Work request: Retype the data that follows exactly. No pictures belong in the copy.

Available data:
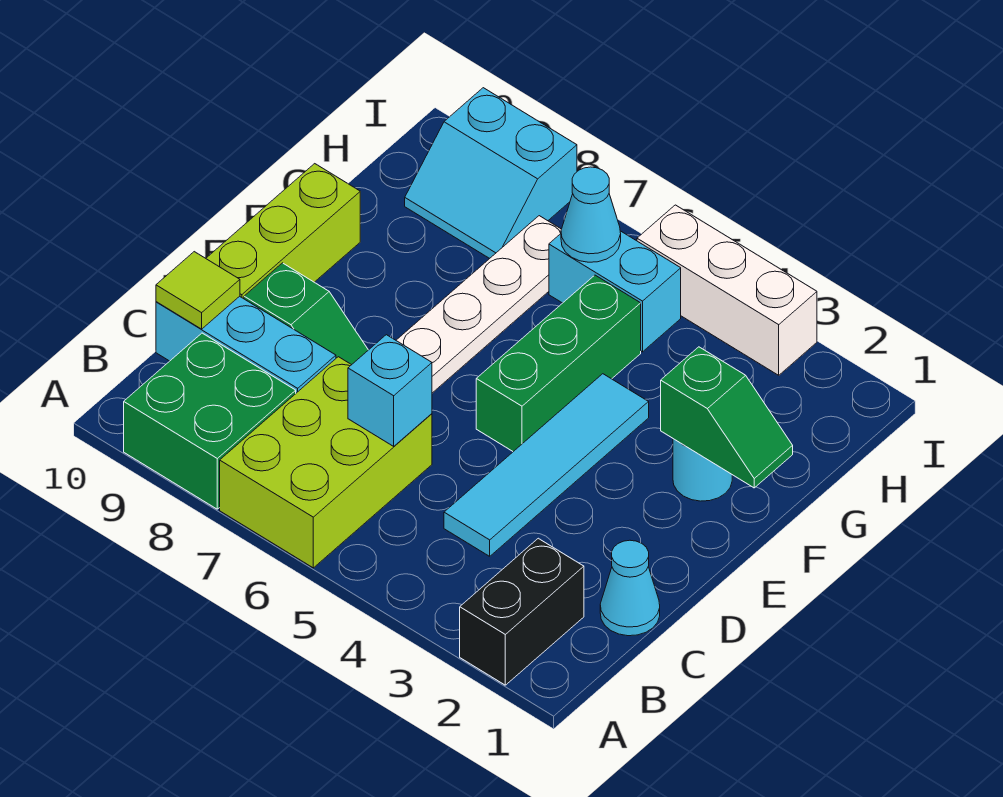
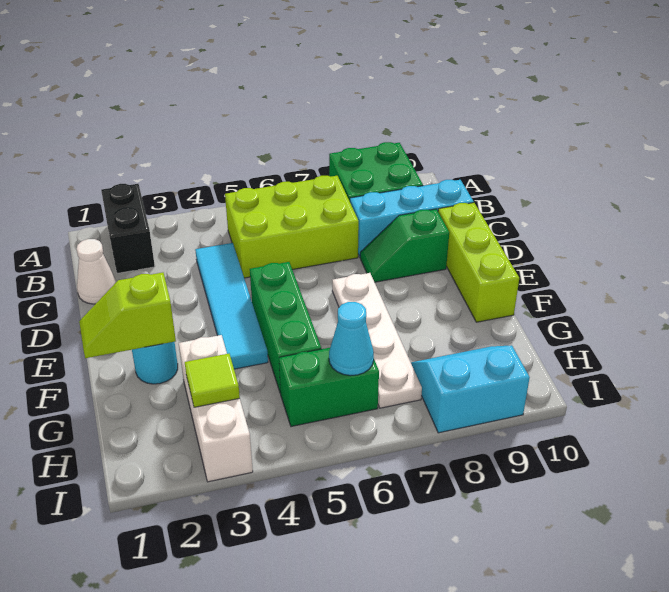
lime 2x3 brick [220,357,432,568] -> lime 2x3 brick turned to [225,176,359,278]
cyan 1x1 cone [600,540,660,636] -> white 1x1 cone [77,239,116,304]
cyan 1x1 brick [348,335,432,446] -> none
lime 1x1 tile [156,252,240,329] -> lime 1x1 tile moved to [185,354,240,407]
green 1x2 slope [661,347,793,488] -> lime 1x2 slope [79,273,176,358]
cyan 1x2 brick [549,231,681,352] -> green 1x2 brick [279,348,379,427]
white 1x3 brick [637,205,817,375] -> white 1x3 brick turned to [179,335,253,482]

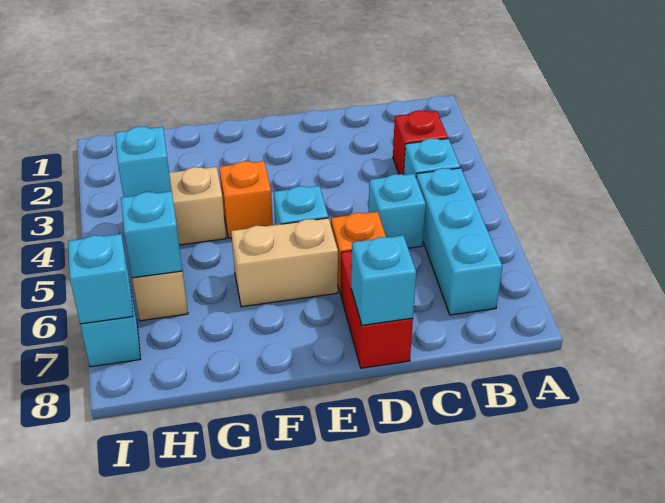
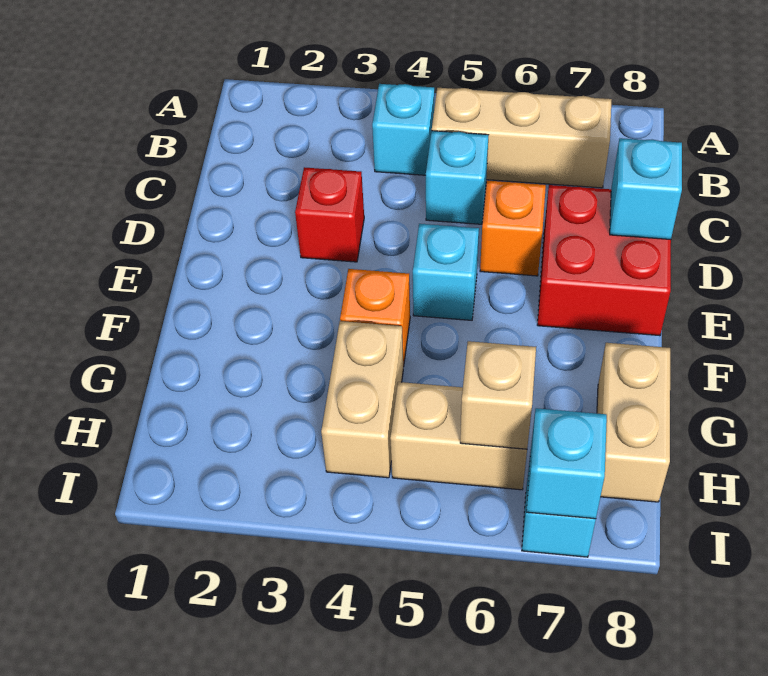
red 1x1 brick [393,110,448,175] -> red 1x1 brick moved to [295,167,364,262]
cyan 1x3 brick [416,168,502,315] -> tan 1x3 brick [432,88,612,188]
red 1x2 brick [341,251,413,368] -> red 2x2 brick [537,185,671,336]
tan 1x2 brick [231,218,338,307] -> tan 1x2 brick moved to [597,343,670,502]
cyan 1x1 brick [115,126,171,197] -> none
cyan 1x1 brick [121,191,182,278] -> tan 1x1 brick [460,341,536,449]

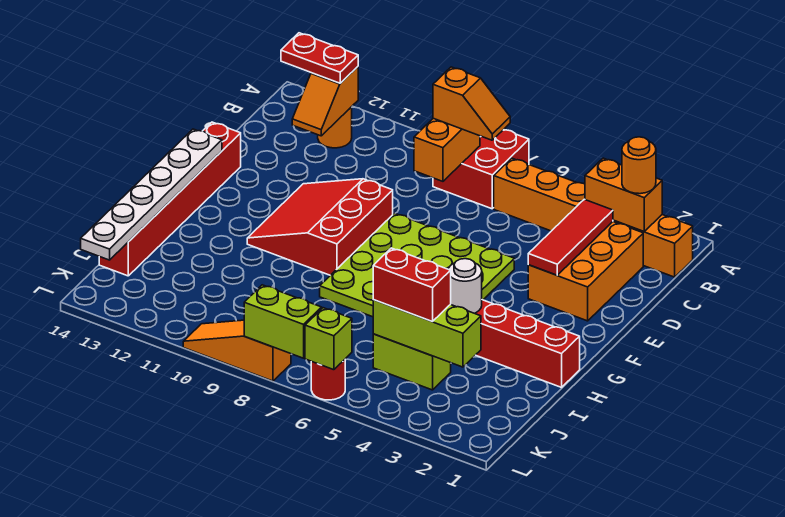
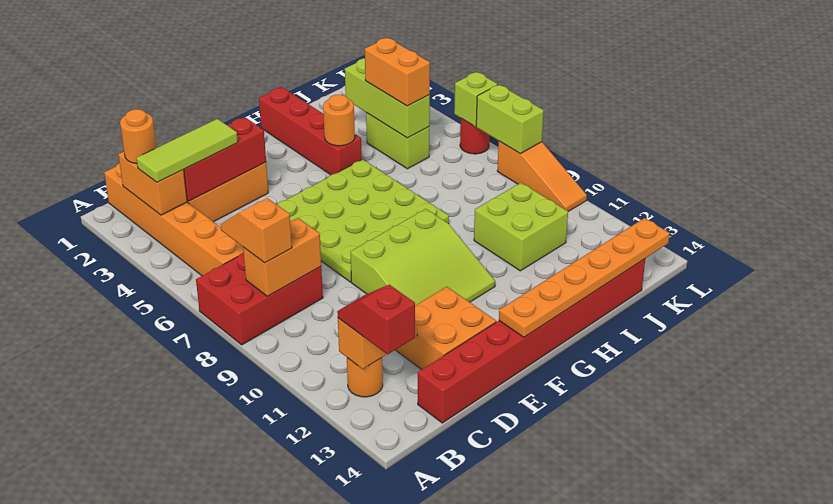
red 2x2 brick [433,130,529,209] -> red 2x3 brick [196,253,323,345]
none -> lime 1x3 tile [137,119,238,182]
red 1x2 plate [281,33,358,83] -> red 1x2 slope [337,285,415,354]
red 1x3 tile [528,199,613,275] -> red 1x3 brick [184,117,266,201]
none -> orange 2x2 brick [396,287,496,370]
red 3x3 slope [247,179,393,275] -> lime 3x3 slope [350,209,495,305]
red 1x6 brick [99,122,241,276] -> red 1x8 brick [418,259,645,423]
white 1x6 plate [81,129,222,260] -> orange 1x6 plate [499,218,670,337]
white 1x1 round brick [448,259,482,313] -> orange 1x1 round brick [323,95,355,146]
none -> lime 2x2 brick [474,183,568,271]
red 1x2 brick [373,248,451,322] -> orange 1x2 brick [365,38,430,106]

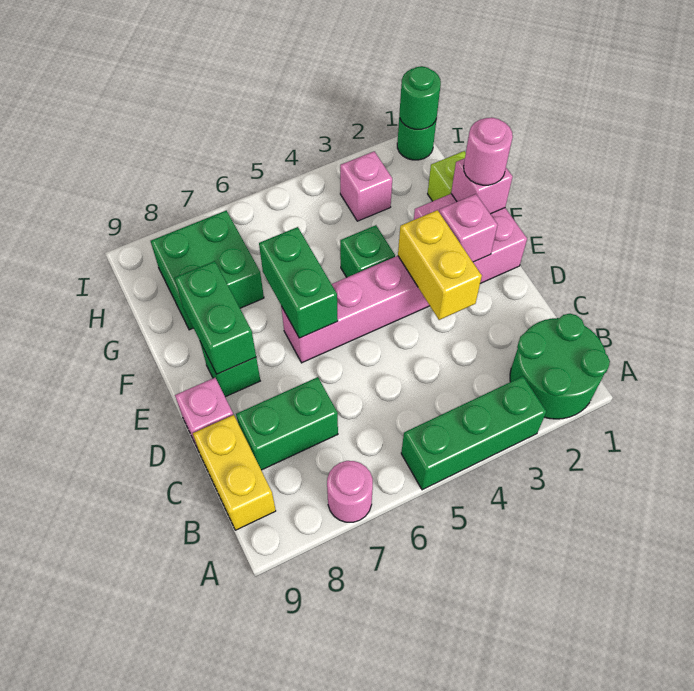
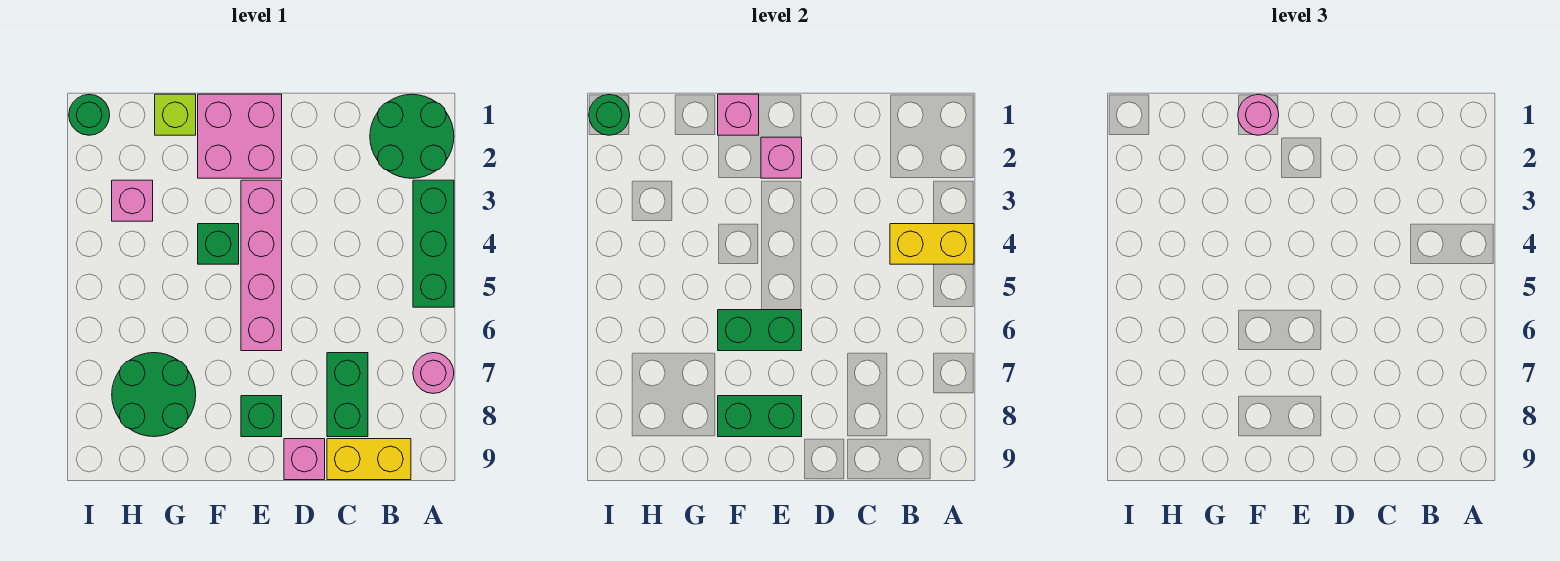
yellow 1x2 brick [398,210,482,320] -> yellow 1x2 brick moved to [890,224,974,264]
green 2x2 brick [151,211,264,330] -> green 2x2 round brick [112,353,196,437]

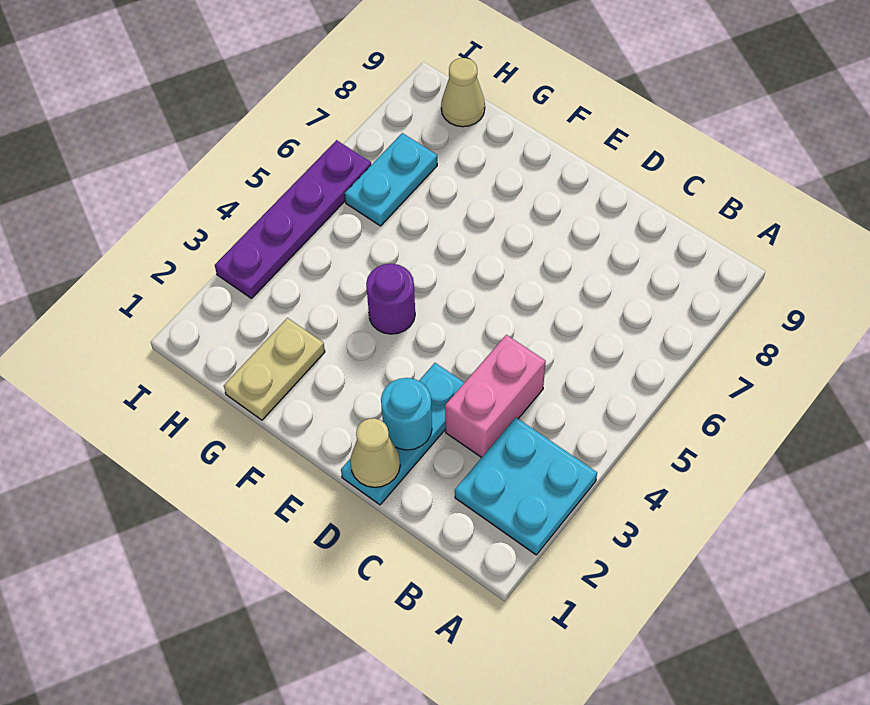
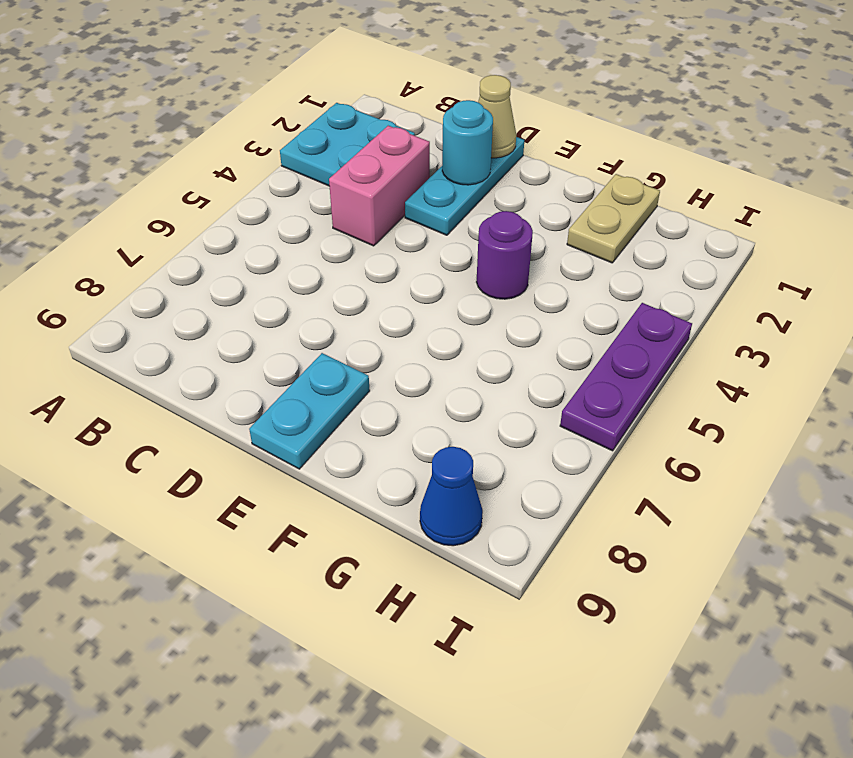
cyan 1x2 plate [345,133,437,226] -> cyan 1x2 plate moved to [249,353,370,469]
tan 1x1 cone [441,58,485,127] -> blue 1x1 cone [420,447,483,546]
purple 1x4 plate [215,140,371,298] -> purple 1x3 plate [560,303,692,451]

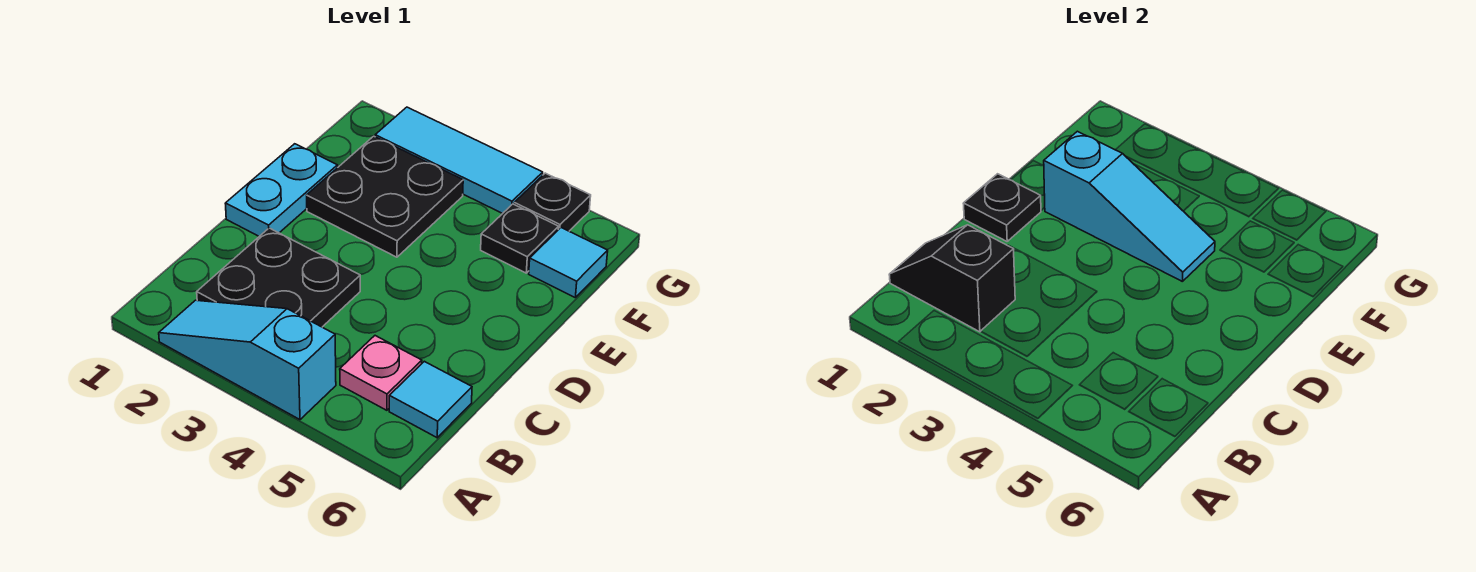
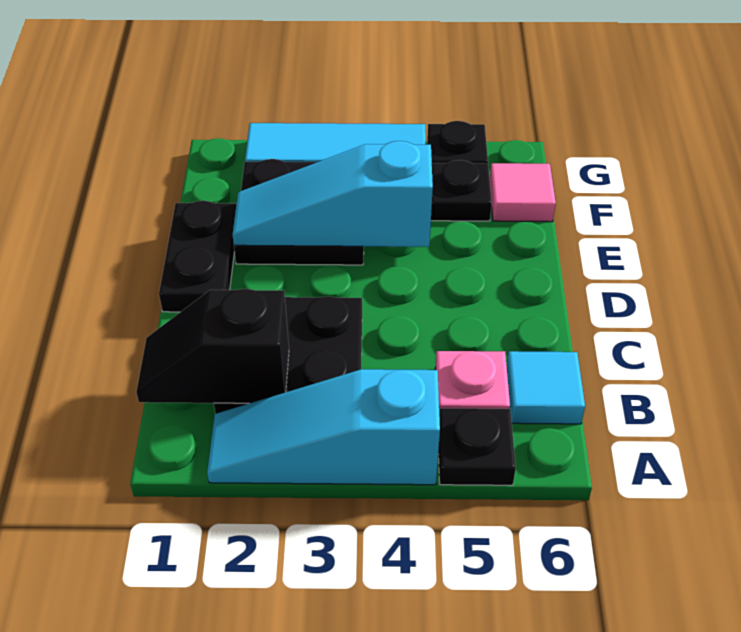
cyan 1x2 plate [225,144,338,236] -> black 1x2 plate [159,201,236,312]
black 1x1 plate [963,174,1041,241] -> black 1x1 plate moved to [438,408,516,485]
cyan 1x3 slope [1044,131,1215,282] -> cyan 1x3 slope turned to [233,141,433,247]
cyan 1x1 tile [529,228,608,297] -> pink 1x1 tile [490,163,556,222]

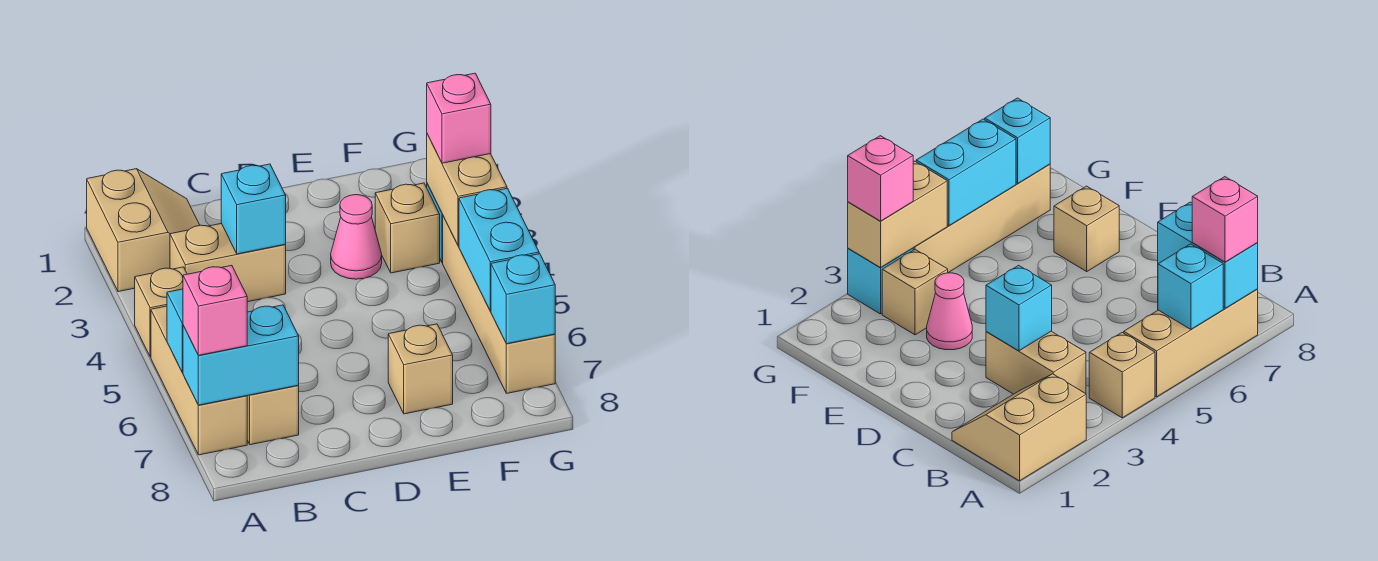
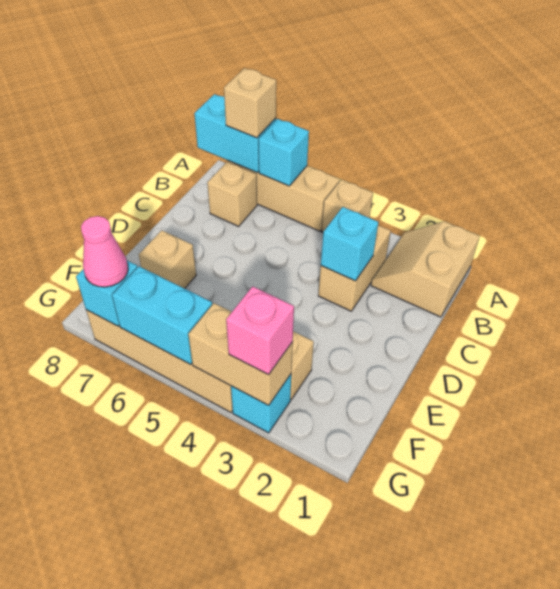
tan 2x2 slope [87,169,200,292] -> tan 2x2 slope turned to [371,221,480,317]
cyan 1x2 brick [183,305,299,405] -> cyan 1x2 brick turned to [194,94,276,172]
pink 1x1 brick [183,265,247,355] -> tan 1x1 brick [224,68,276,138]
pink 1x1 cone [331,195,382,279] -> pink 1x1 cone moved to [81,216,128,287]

Output of the exercise:
lime 2x3 brick [220,357,432,568] -> lime 2x3 brick turned to [225,176,359,278]
cyan 1x1 cone [600,540,660,636] -> white 1x1 cone [77,239,116,304]
cyan 1x1 brick [348,335,432,446] -> none
lime 1x1 tile [156,252,240,329] -> lime 1x1 tile moved to [185,354,240,407]
green 1x2 slope [661,347,793,488] -> lime 1x2 slope [79,273,176,358]
cyan 1x2 brick [549,231,681,352] -> green 1x2 brick [279,348,379,427]
white 1x3 brick [637,205,817,375] -> white 1x3 brick turned to [179,335,253,482]

red 1x1 brick [393,110,448,175] -> red 1x1 brick moved to [295,167,364,262]
cyan 1x3 brick [416,168,502,315] -> tan 1x3 brick [432,88,612,188]
red 1x2 brick [341,251,413,368] -> red 2x2 brick [537,185,671,336]
tan 1x2 brick [231,218,338,307] -> tan 1x2 brick moved to [597,343,670,502]
cyan 1x1 brick [115,126,171,197] -> none
cyan 1x1 brick [121,191,182,278] -> tan 1x1 brick [460,341,536,449]

red 2x2 brick [433,130,529,209] -> red 2x3 brick [196,253,323,345]
none -> lime 1x3 tile [137,119,238,182]
red 1x2 plate [281,33,358,83] -> red 1x2 slope [337,285,415,354]
red 1x3 tile [528,199,613,275] -> red 1x3 brick [184,117,266,201]
none -> orange 2x2 brick [396,287,496,370]
red 3x3 slope [247,179,393,275] -> lime 3x3 slope [350,209,495,305]
red 1x6 brick [99,122,241,276] -> red 1x8 brick [418,259,645,423]
white 1x6 plate [81,129,222,260] -> orange 1x6 plate [499,218,670,337]
white 1x1 round brick [448,259,482,313] -> orange 1x1 round brick [323,95,355,146]
none -> lime 2x2 brick [474,183,568,271]
red 1x2 brick [373,248,451,322] -> orange 1x2 brick [365,38,430,106]

yellow 1x2 brick [398,210,482,320] -> yellow 1x2 brick moved to [890,224,974,264]
green 2x2 brick [151,211,264,330] -> green 2x2 round brick [112,353,196,437]

cyan 1x2 plate [345,133,437,226] -> cyan 1x2 plate moved to [249,353,370,469]
tan 1x1 cone [441,58,485,127] -> blue 1x1 cone [420,447,483,546]
purple 1x4 plate [215,140,371,298] -> purple 1x3 plate [560,303,692,451]

cyan 1x2 plate [225,144,338,236] -> black 1x2 plate [159,201,236,312]
black 1x1 plate [963,174,1041,241] -> black 1x1 plate moved to [438,408,516,485]
cyan 1x3 slope [1044,131,1215,282] -> cyan 1x3 slope turned to [233,141,433,247]
cyan 1x1 tile [529,228,608,297] -> pink 1x1 tile [490,163,556,222]

tan 2x2 slope [87,169,200,292] -> tan 2x2 slope turned to [371,221,480,317]
cyan 1x2 brick [183,305,299,405] -> cyan 1x2 brick turned to [194,94,276,172]
pink 1x1 brick [183,265,247,355] -> tan 1x1 brick [224,68,276,138]
pink 1x1 cone [331,195,382,279] -> pink 1x1 cone moved to [81,216,128,287]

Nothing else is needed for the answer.